--- Records Enclosed Below ---
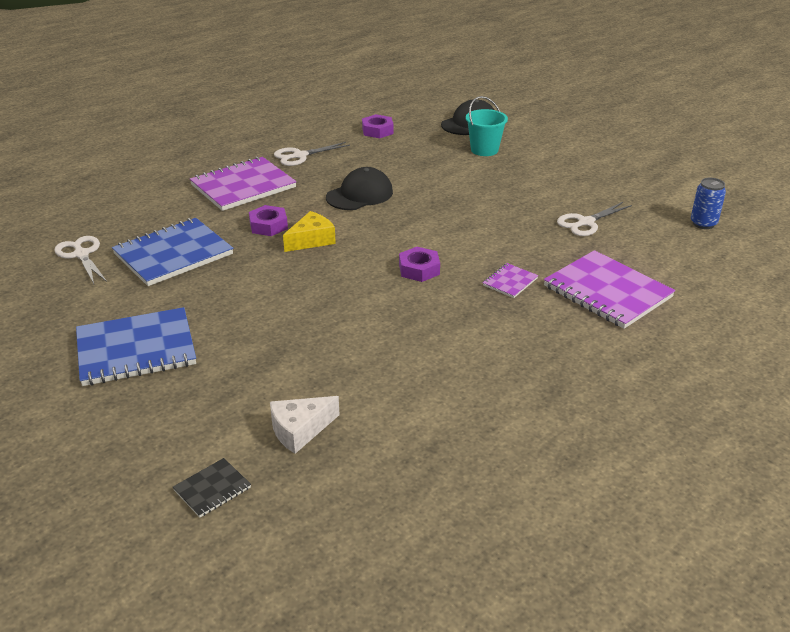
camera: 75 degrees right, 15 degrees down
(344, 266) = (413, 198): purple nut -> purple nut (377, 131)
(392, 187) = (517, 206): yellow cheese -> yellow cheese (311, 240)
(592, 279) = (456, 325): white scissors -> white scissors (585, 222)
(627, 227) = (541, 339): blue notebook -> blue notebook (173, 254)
--- End of Enclosed Records ---
● Problem details: All the lines above should be reproduced exactly, and none of the pictures.

● Solution for this exercise:
camera: 75 degrees right, 15 degrees down
(344, 266) = (413, 198): purple nut -> purple nut (377, 131)
(392, 187) = (517, 206): yellow cheese -> yellow cheese (311, 240)
(592, 279) = (456, 325): white scissors -> white scissors (585, 222)
(627, 227) = (541, 339): blue notebook -> blue notebook (173, 254)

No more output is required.